TASK TO COMPLETE.
Your answer must consist of the records exactly as given, with no pictures included.

Items from a dataset:
BEGIN
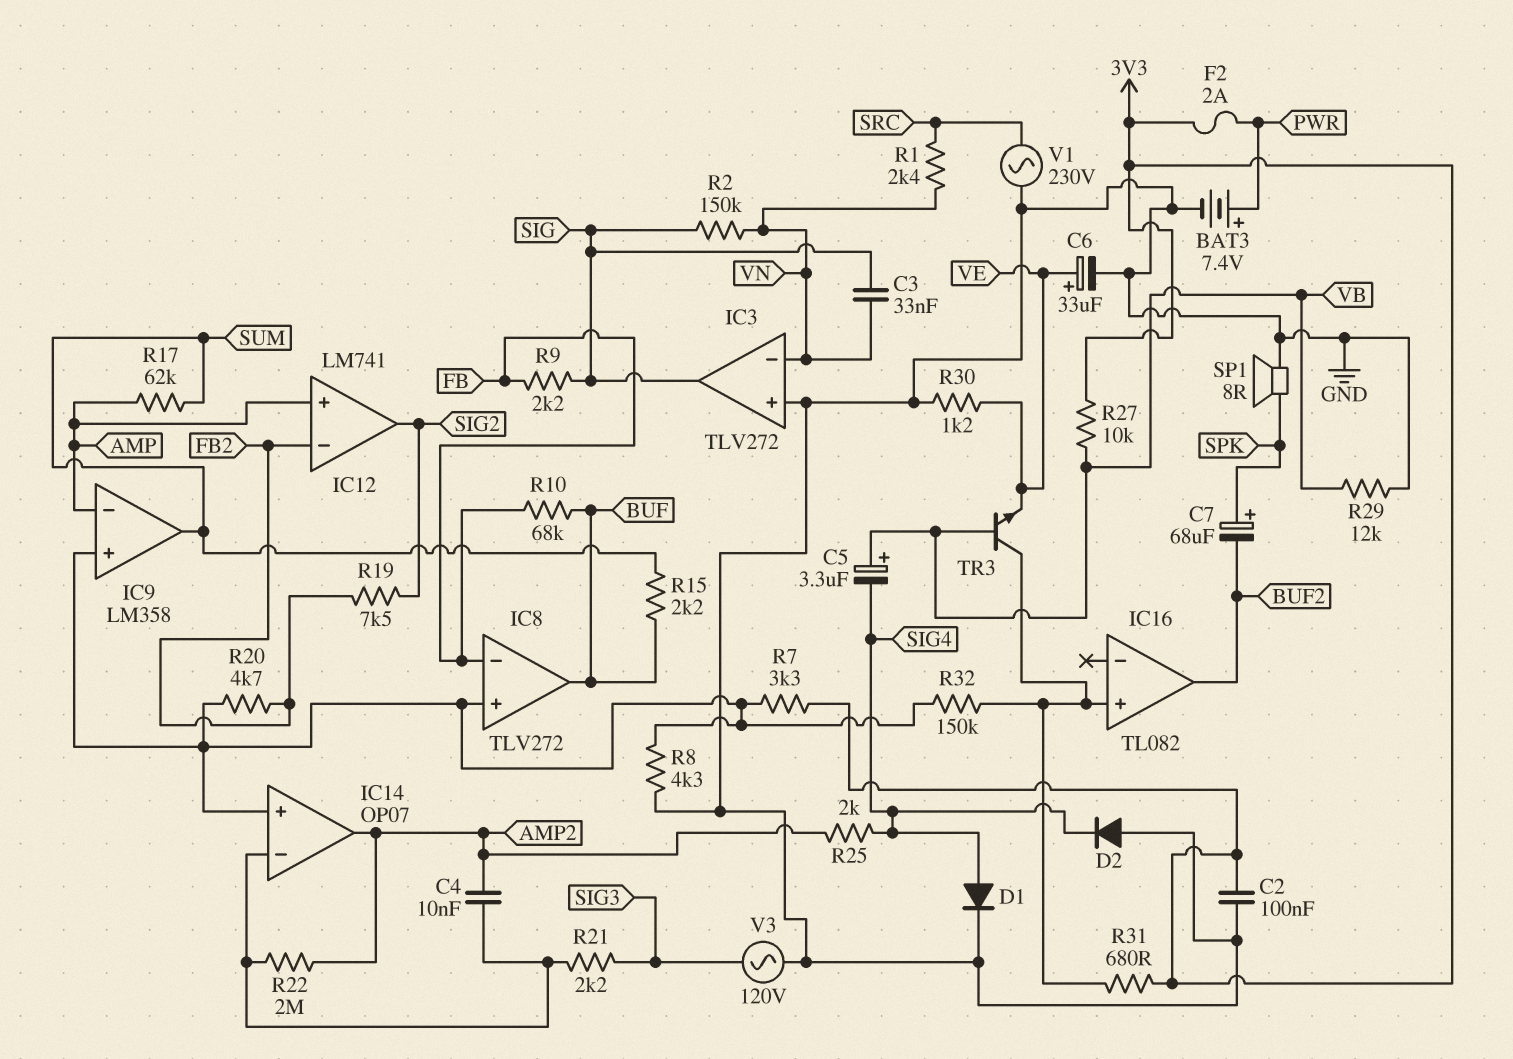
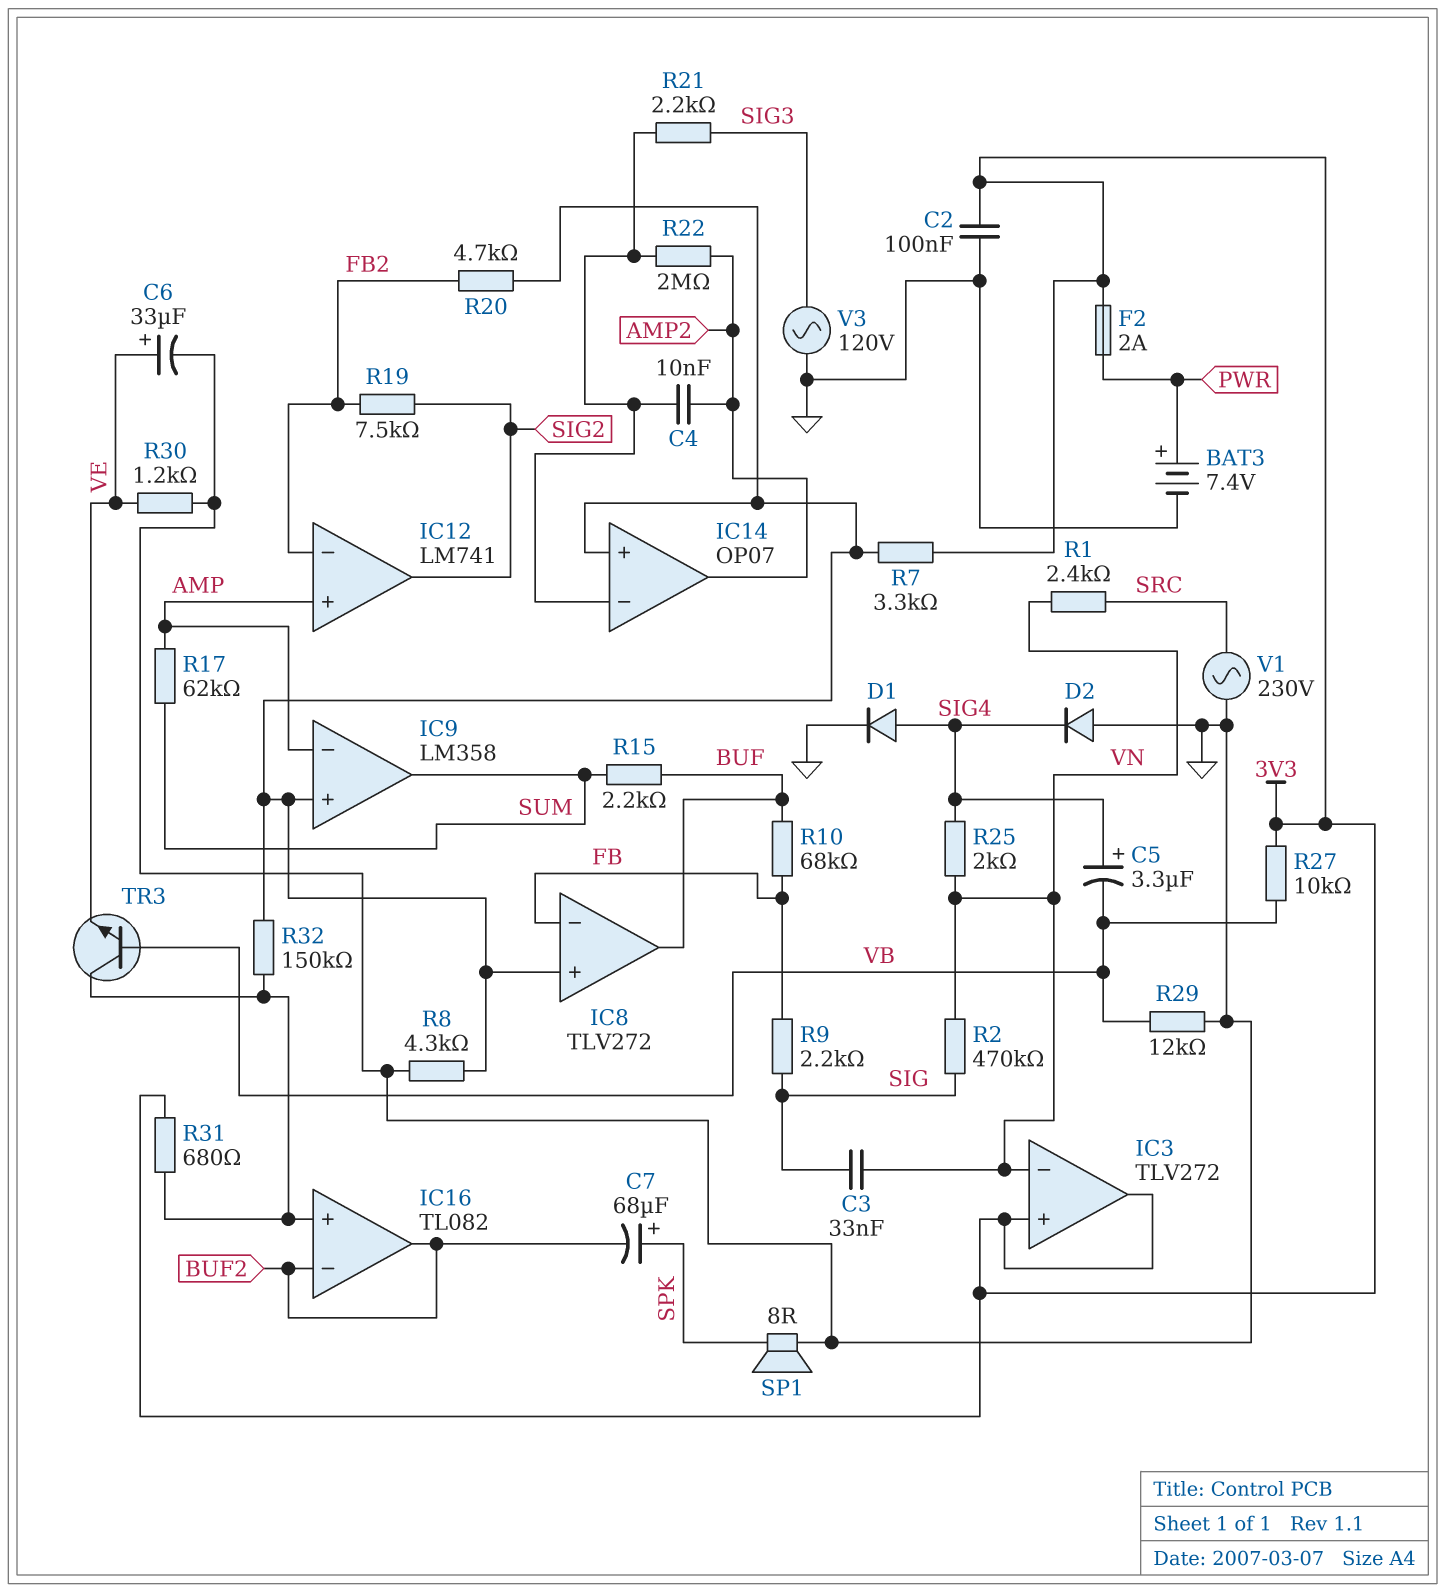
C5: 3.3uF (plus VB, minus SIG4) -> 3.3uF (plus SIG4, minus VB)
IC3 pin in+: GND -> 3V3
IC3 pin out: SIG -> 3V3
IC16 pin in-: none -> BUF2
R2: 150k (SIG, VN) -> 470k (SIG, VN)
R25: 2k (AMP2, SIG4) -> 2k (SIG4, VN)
END
COMPLETED EXERCISE.
C5: 3.3uF (plus VB, minus SIG4) -> 3.3uF (plus SIG4, minus VB)
IC3 pin in+: GND -> 3V3
IC3 pin out: SIG -> 3V3
IC16 pin in-: none -> BUF2
R2: 150k (SIG, VN) -> 470k (SIG, VN)
R25: 2k (AMP2, SIG4) -> 2k (SIG4, VN)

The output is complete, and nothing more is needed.